OBJECTIVE:
Show every line of the material below that contains the string "time", copying each line in full. Matches must agree in case.
___ EXCERPTED DATA ___
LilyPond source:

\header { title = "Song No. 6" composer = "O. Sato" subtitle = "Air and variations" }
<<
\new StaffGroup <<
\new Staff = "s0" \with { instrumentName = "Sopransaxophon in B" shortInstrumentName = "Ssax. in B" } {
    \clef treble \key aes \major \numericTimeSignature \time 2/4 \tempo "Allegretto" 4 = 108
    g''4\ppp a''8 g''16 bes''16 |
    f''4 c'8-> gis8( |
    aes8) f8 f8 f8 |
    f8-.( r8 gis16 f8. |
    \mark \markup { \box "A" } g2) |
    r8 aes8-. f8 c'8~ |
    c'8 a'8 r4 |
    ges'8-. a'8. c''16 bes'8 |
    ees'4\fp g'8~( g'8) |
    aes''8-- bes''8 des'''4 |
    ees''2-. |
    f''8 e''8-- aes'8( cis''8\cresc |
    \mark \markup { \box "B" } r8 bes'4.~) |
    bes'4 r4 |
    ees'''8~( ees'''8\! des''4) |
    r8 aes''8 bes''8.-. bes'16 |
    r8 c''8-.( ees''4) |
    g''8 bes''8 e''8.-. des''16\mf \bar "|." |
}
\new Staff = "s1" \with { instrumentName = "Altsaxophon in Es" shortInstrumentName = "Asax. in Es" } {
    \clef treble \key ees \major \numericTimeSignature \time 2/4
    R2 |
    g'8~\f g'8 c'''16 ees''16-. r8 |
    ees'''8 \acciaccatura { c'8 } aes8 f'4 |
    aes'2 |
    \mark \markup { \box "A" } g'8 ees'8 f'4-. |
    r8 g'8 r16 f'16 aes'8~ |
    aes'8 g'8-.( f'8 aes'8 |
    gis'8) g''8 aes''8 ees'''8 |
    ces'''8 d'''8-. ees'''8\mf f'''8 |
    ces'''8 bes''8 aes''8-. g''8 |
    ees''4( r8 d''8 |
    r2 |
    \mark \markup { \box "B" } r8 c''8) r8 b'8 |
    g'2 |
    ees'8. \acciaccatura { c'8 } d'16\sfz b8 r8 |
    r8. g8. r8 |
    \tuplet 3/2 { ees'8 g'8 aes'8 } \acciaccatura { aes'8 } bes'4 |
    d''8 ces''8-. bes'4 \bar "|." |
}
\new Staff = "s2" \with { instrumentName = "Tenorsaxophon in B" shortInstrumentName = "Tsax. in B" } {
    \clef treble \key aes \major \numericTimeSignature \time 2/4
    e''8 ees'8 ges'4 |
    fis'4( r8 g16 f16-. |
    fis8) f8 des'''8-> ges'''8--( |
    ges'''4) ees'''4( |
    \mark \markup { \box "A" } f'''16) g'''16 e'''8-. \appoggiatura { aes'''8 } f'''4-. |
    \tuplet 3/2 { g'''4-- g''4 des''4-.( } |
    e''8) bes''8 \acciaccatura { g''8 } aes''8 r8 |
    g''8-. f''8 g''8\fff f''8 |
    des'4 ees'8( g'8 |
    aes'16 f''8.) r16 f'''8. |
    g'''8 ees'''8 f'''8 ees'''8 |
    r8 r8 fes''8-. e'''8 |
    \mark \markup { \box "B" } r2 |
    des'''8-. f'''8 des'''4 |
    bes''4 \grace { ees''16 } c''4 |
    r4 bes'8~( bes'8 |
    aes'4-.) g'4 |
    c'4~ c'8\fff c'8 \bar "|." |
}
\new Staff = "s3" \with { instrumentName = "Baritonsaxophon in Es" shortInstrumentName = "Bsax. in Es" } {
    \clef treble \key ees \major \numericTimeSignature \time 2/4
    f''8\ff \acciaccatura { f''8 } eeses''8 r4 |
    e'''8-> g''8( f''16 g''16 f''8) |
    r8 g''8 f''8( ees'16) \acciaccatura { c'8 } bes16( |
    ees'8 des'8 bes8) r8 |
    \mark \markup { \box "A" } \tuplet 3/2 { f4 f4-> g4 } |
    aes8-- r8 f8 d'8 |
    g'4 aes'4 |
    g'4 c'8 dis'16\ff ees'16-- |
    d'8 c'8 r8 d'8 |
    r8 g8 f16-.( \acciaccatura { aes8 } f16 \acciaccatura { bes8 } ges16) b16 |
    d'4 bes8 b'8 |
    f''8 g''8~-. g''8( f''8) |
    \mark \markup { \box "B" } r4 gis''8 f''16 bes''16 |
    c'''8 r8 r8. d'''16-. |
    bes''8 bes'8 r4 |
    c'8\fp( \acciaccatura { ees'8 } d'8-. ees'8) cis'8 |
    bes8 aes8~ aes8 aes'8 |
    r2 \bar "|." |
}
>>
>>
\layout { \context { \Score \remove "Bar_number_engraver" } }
___
WORKED SOLUTION:
    \clef treble \key aes \major \numericTimeSignature \time 2/4 \tempo "Allegretto" 4 = 108
    \clef treble \key ees \major \numericTimeSignature \time 2/4
    \clef treble \key aes \major \numericTimeSignature \time 2/4
    \clef treble \key ees \major \numericTimeSignature \time 2/4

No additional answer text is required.